WHAT TO PRODUCE
A copy is needed of each line in the records that has the word "soap".

Before-and-after object lists:
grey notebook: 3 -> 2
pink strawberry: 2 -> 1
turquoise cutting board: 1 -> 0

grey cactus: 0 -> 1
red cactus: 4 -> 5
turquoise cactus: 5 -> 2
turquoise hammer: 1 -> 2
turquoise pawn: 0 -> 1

---

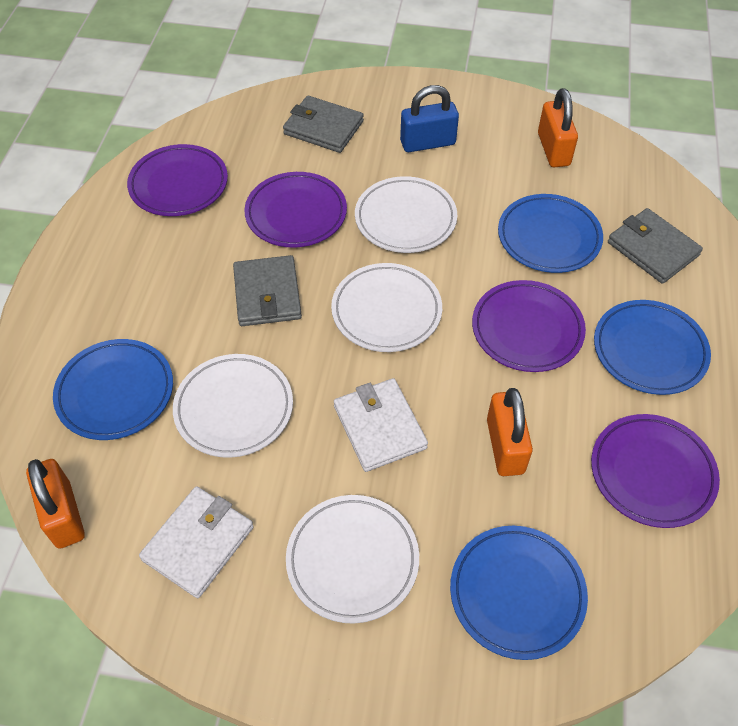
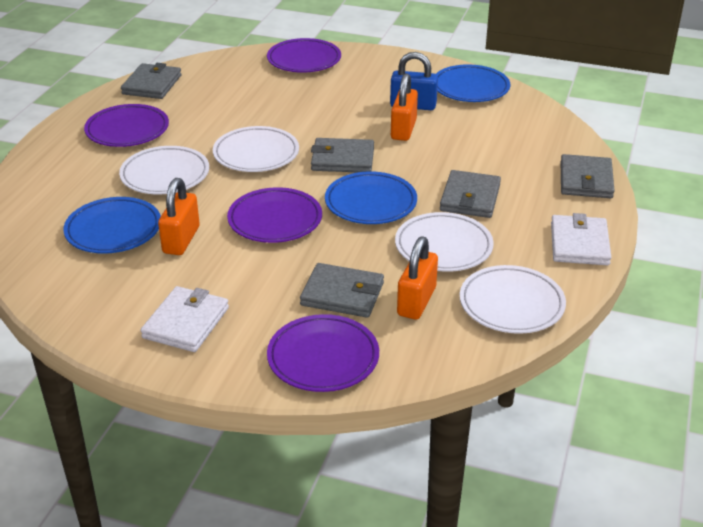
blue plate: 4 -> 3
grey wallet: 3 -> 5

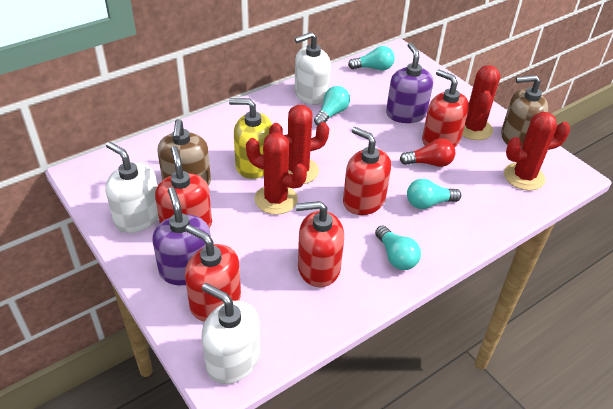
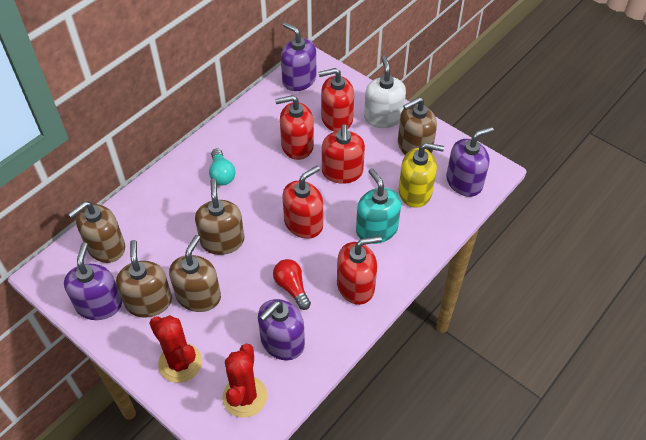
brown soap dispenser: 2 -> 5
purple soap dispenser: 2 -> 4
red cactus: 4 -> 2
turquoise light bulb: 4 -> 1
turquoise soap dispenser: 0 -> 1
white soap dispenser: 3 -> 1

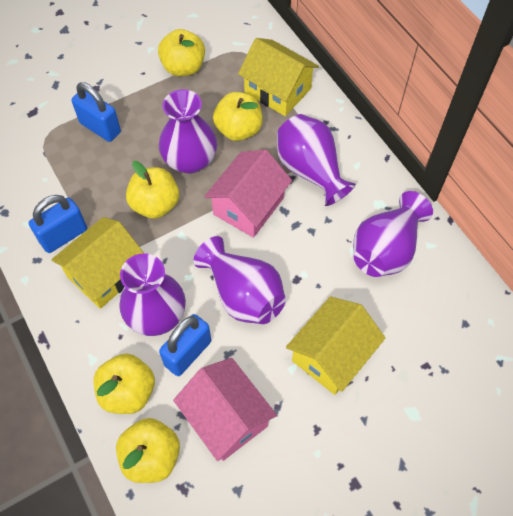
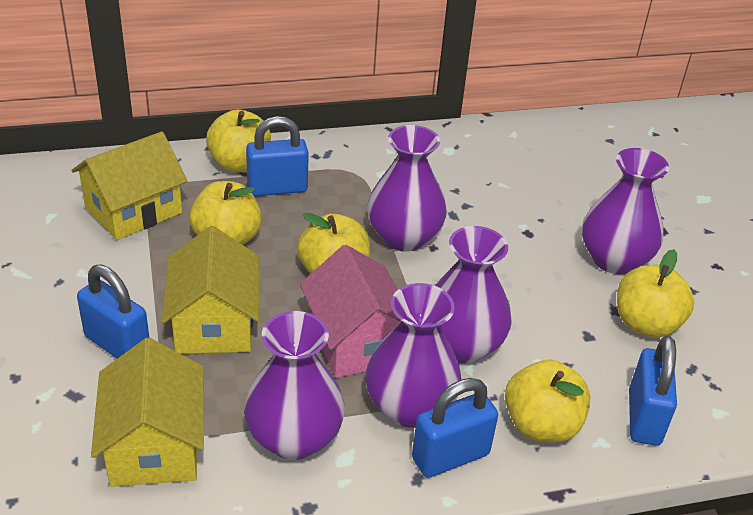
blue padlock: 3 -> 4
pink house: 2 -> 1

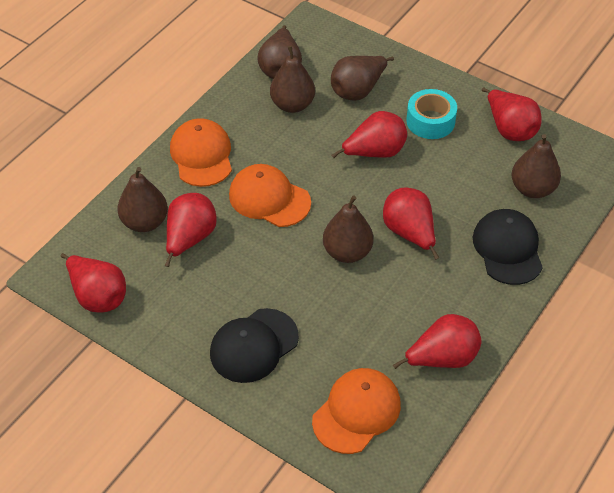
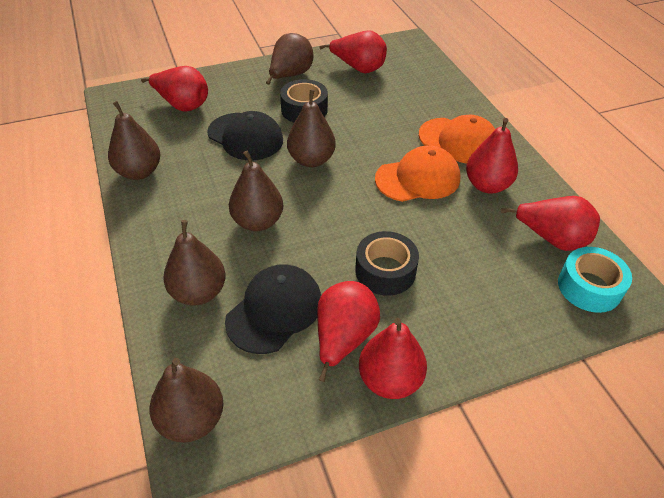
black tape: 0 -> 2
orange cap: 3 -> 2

---

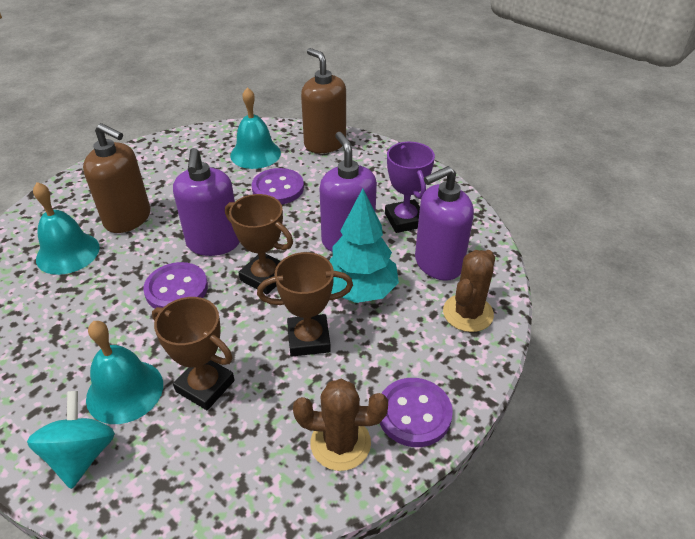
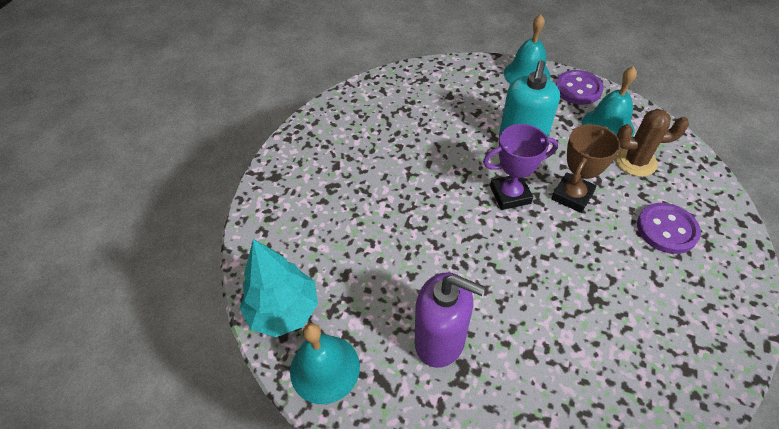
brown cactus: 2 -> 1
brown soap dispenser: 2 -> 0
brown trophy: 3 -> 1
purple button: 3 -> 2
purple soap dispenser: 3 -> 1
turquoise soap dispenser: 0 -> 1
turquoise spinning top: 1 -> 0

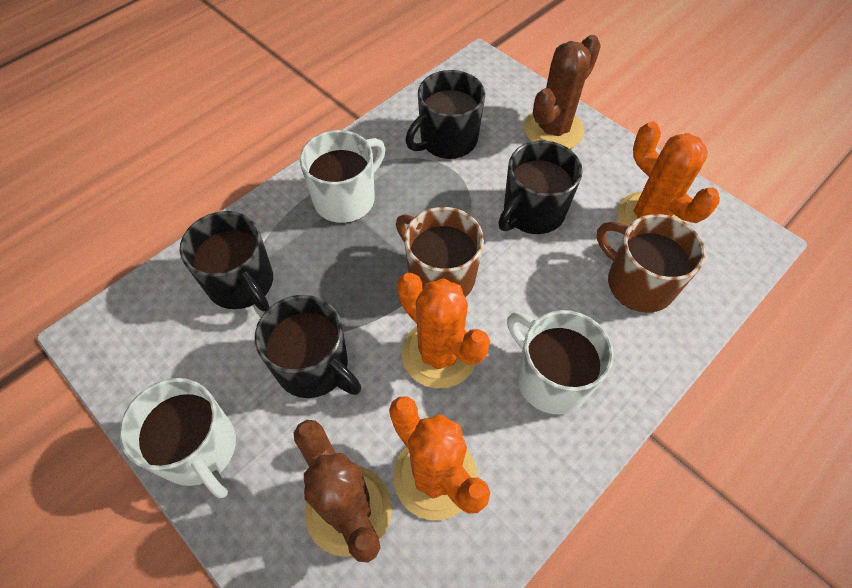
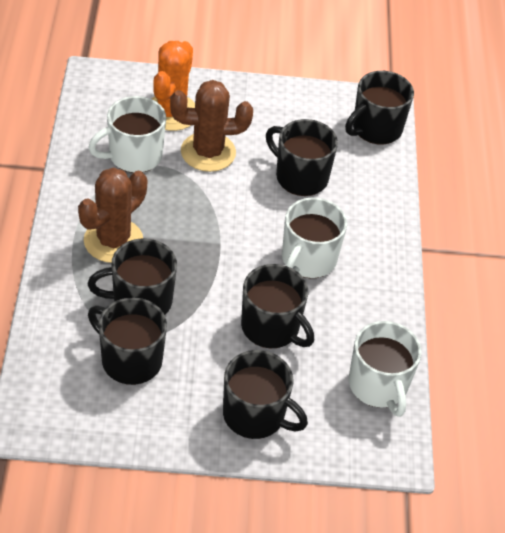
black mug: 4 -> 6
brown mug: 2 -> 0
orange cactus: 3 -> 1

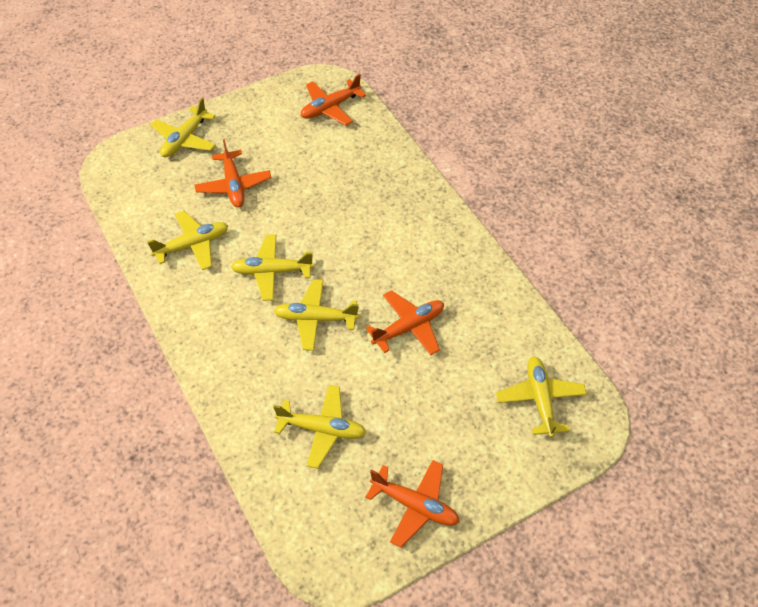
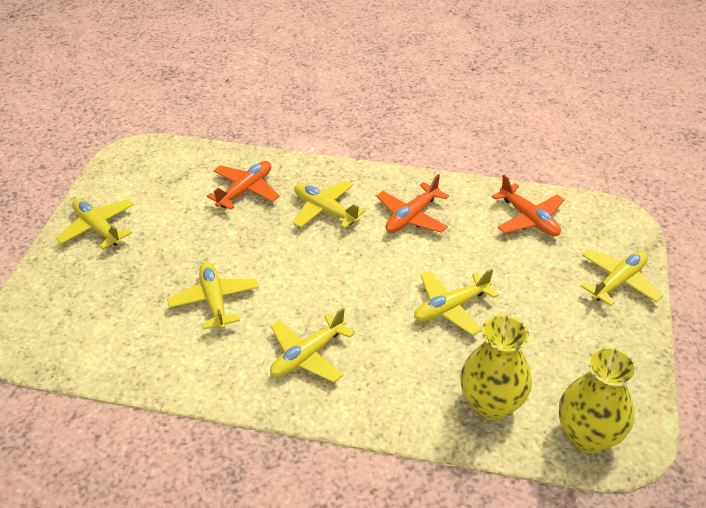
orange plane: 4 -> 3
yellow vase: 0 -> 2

RESPONSE AREA
brown soap dispenser: 2 -> 5
purple soap dispenser: 2 -> 4
turquoise soap dispenser: 0 -> 1
white soap dispenser: 3 -> 1
brown soap dispenser: 2 -> 0
purple soap dispenser: 3 -> 1
turquoise soap dispenser: 0 -> 1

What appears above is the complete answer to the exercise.